Exercise: When you reach the line containing "red arrow: (84, 271) -> (83, 246), moved" in the entries below, start writing out each line exactly, and stop after the line containing "black star: (96, 90) -> (76, 95), moved".

Provided data:

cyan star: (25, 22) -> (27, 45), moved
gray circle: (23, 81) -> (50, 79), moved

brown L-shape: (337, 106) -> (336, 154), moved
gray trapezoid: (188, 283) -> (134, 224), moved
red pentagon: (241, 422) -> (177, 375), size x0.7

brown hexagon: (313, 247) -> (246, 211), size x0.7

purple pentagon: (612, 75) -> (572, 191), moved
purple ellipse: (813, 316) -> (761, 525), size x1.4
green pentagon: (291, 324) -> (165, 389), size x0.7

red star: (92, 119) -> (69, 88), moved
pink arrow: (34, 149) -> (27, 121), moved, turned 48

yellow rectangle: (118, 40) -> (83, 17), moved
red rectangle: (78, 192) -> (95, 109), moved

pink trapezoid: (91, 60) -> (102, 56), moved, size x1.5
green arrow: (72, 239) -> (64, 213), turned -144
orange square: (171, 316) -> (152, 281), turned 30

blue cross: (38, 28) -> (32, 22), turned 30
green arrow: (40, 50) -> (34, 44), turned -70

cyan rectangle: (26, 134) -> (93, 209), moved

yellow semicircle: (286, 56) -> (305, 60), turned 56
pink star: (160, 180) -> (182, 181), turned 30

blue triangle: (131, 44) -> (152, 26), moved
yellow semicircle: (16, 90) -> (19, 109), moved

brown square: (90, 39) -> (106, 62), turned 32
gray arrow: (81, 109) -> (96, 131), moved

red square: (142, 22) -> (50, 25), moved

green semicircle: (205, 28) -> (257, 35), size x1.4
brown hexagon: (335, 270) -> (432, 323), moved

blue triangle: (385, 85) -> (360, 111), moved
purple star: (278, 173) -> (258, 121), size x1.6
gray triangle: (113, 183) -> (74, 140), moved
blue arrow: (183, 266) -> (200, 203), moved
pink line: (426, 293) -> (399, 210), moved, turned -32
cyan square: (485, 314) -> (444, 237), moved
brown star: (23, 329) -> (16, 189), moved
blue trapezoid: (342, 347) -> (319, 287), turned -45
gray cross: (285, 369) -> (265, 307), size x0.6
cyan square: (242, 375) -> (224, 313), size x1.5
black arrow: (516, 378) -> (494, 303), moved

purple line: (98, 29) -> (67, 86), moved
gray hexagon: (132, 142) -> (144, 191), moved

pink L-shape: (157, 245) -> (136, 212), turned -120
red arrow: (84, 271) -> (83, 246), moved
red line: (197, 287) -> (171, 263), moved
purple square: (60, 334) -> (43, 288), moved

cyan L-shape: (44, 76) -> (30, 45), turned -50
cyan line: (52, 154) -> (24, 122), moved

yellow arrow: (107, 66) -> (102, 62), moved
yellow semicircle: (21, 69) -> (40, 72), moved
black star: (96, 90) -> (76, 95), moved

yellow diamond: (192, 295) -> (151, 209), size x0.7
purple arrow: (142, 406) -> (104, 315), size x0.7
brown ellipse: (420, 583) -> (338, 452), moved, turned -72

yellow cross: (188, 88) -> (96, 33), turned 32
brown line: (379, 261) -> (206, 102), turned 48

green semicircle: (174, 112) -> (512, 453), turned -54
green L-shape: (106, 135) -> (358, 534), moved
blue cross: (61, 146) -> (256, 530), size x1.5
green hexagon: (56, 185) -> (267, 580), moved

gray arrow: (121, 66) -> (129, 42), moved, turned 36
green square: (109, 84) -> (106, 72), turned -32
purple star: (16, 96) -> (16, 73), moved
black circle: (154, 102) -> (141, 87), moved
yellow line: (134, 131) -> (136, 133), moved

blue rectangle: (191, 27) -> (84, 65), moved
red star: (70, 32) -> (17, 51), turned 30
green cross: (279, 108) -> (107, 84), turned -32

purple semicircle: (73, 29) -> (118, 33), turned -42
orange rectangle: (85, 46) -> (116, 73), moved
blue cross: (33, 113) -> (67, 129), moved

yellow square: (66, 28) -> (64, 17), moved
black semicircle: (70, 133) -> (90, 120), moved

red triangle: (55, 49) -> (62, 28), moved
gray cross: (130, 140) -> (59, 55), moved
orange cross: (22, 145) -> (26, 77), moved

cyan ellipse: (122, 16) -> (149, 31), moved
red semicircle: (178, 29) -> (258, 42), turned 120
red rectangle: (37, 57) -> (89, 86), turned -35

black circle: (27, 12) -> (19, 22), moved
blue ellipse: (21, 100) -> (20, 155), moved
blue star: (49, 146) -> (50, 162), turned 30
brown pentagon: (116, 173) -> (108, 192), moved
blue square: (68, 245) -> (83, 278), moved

Output below:
red arrow: (84, 271) -> (83, 246), moved
red line: (197, 287) -> (171, 263), moved
purple square: (60, 334) -> (43, 288), moved

cyan L-shape: (44, 76) -> (30, 45), turned -50
cyan line: (52, 154) -> (24, 122), moved

yellow arrow: (107, 66) -> (102, 62), moved
yellow semicircle: (21, 69) -> (40, 72), moved
black star: (96, 90) -> (76, 95), moved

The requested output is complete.